◆ **Work to complete**
Every entry below has to appear again in your reply, word for word, but no picture may.

◆ **Data supplied**
◇ ◇ ◇ ◇
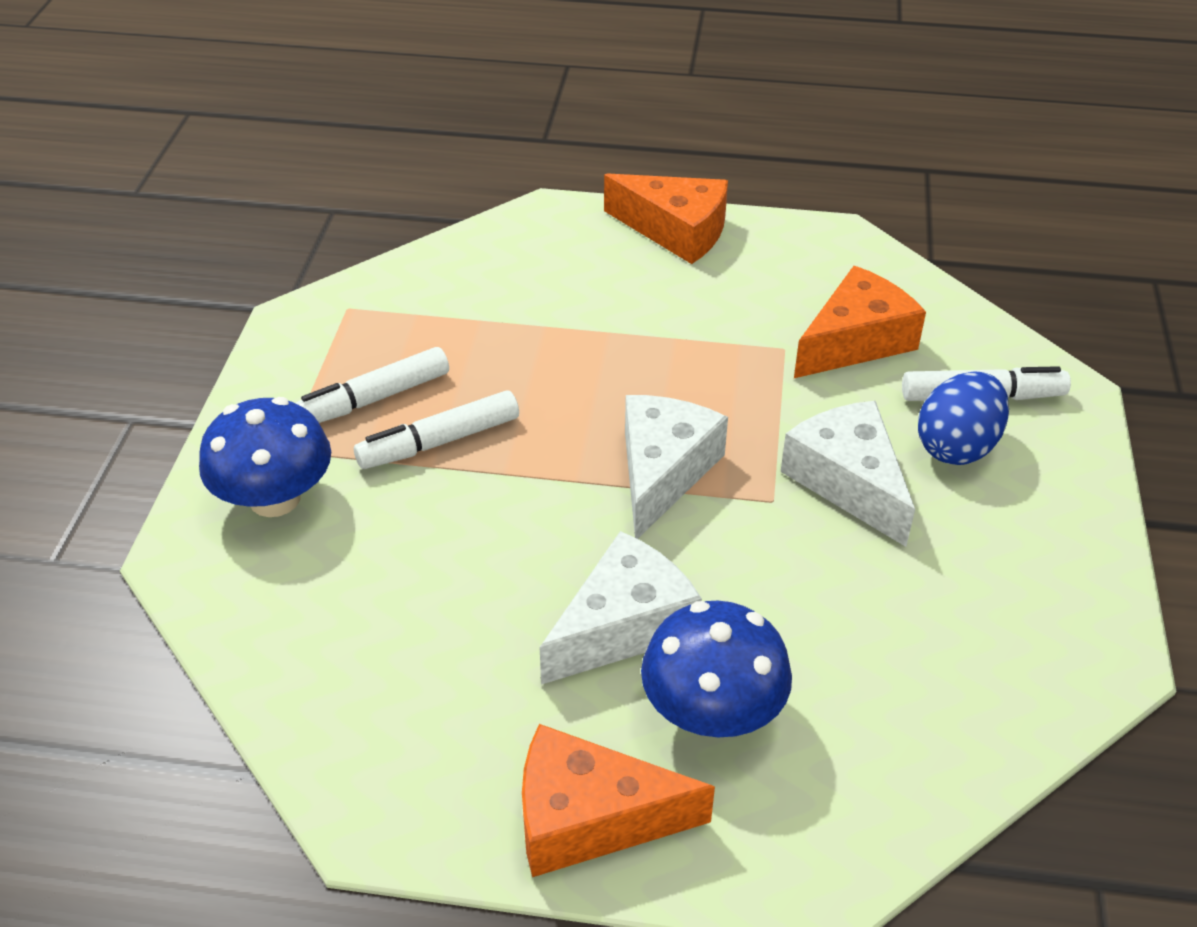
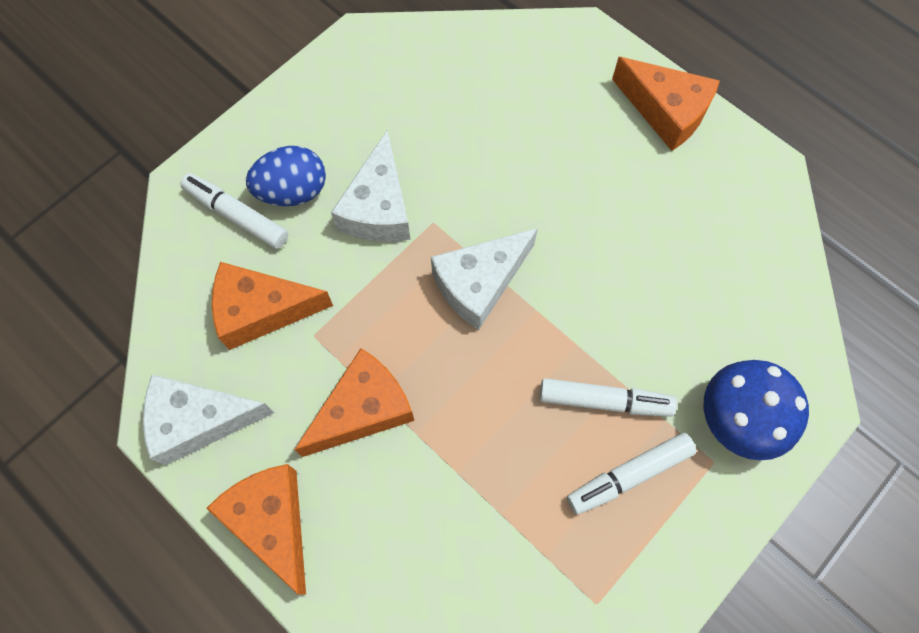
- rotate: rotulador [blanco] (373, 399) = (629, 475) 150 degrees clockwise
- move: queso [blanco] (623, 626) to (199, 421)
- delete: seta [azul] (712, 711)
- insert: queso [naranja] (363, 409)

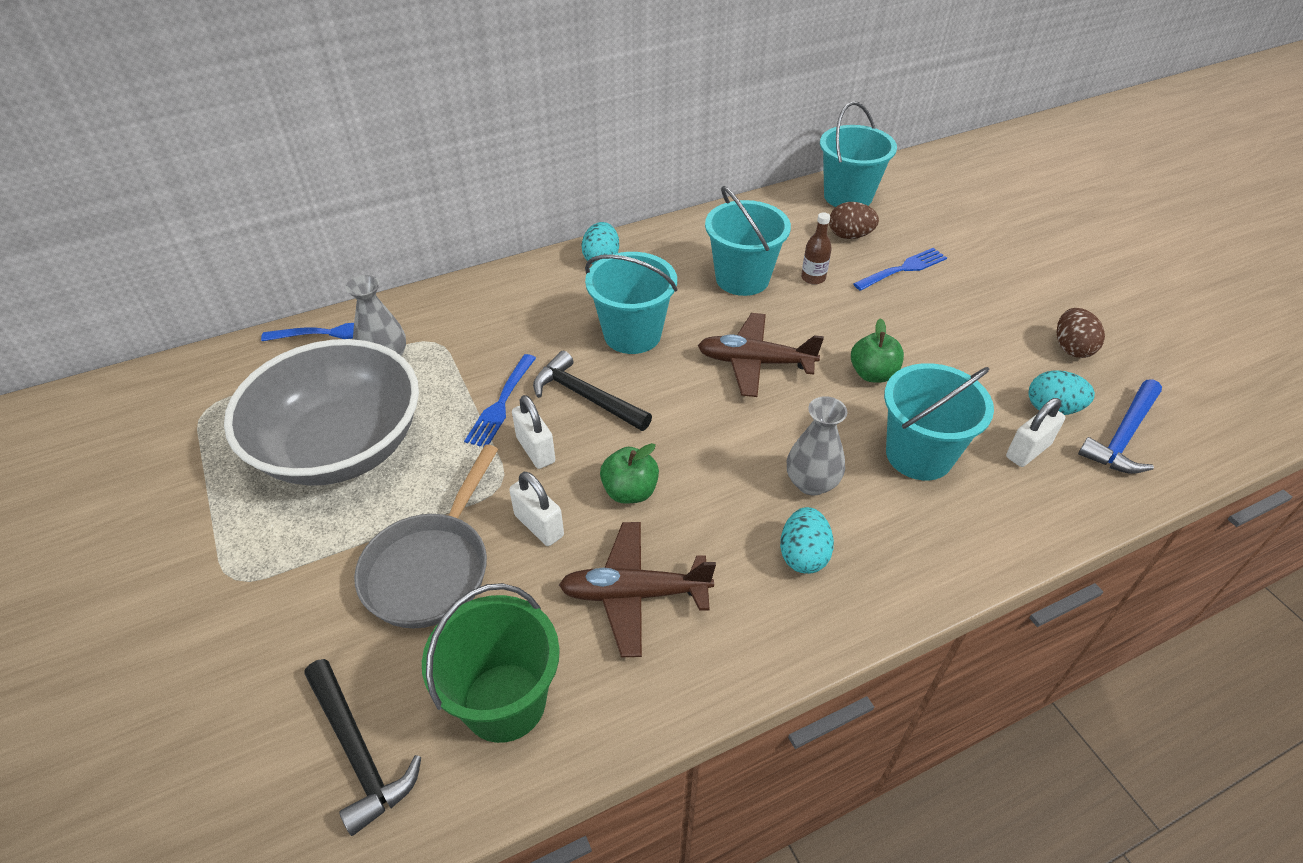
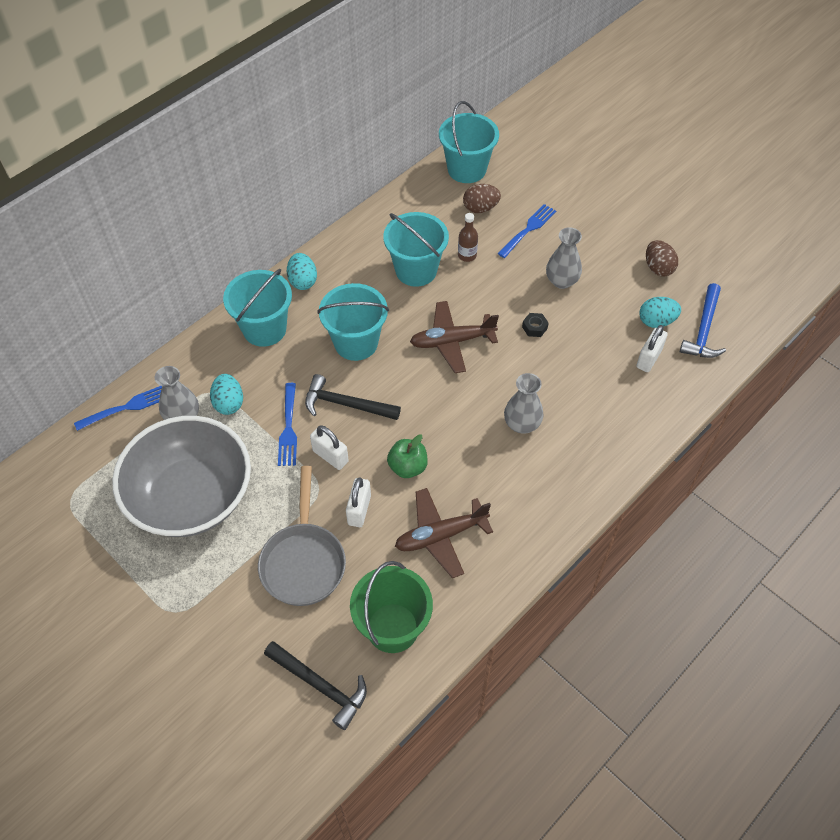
- rotate: candado [blanco] (539, 525) = (359, 510) 75 degrees clockwise
- move: huevo [turquesa] (803, 555) to (229, 403)
- replace: manzana [verde] (872, 374) to tuerca [negro] (534, 327)
- move: balde [turquesa] (919, 455) to (264, 329)
- insert: florero [gris] (561, 281)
◇ ◇ ◇ ◇
◆ **Reply**
- rotate: rotulador [blanco] (373, 399) = (629, 475) 150 degrees clockwise
- move: queso [blanco] (623, 626) to (199, 421)
- delete: seta [azul] (712, 711)
- insert: queso [naranja] (363, 409)

- rotate: candado [blanco] (539, 525) = (359, 510) 75 degrees clockwise
- move: huevo [turquesa] (803, 555) to (229, 403)
- replace: manzana [verde] (872, 374) to tuerca [negro] (534, 327)
- move: balde [turquesa] (919, 455) to (264, 329)
- insert: florero [gris] (561, 281)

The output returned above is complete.